**What the task asks**
Print back each record unchanged, without pictures.

**The input**
------------------------

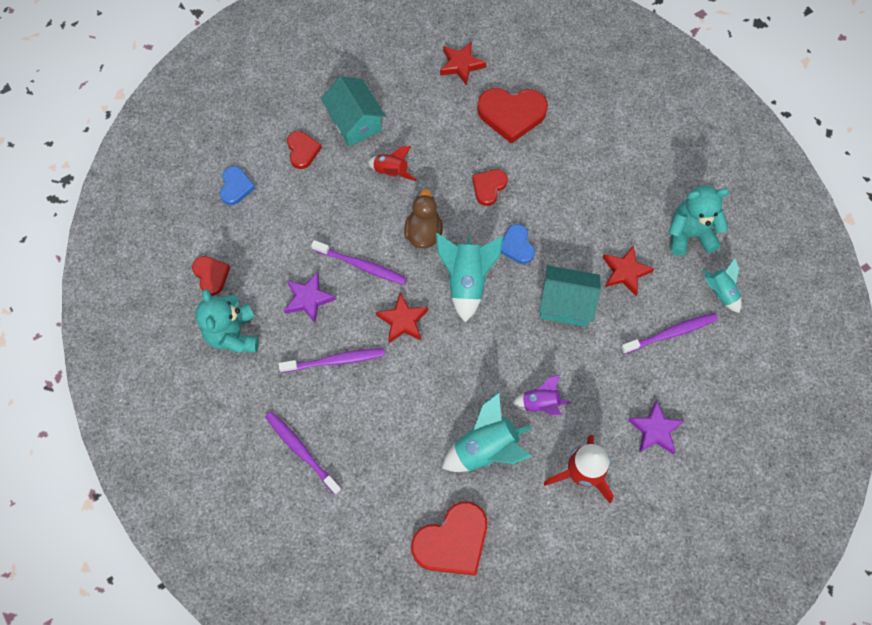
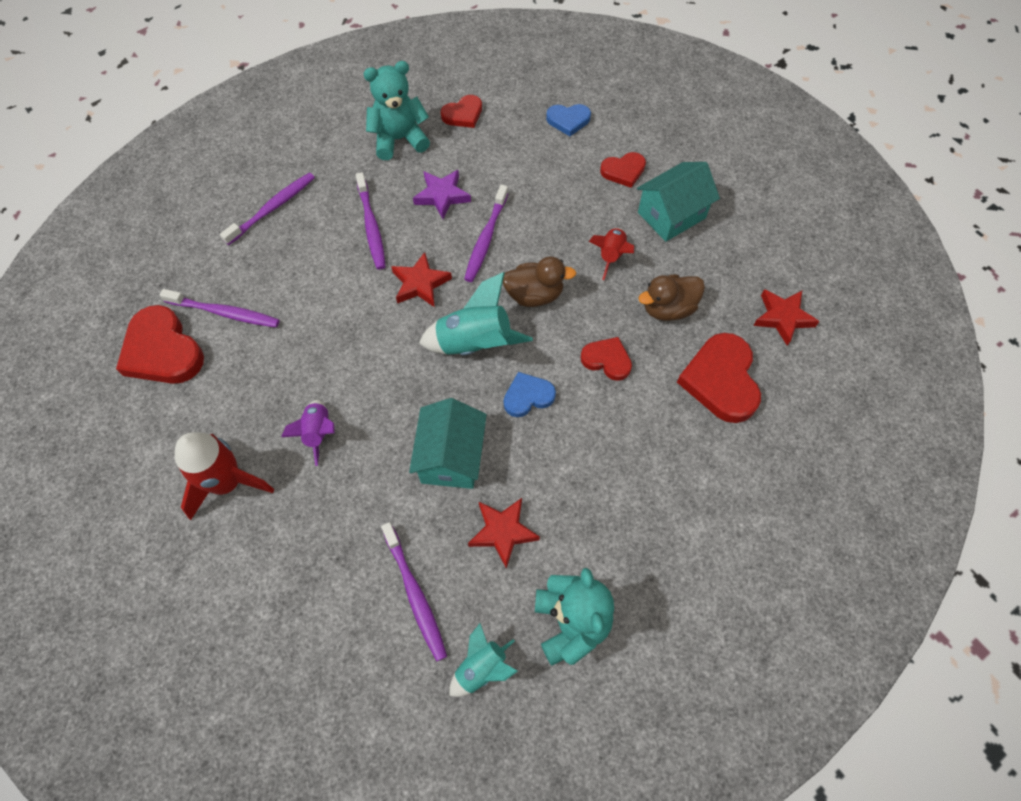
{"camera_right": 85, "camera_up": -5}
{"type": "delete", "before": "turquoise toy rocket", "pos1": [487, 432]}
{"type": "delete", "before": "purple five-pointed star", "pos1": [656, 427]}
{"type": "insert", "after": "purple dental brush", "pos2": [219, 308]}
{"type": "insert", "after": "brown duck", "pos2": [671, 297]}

------------------------

**Response**
{"camera_right": 85, "camera_up": -5}
{"type": "delete", "before": "turquoise toy rocket", "pos1": [487, 432]}
{"type": "delete", "before": "purple five-pointed star", "pos1": [656, 427]}
{"type": "insert", "after": "purple dental brush", "pos2": [219, 308]}
{"type": "insert", "after": "brown duck", "pos2": [671, 297]}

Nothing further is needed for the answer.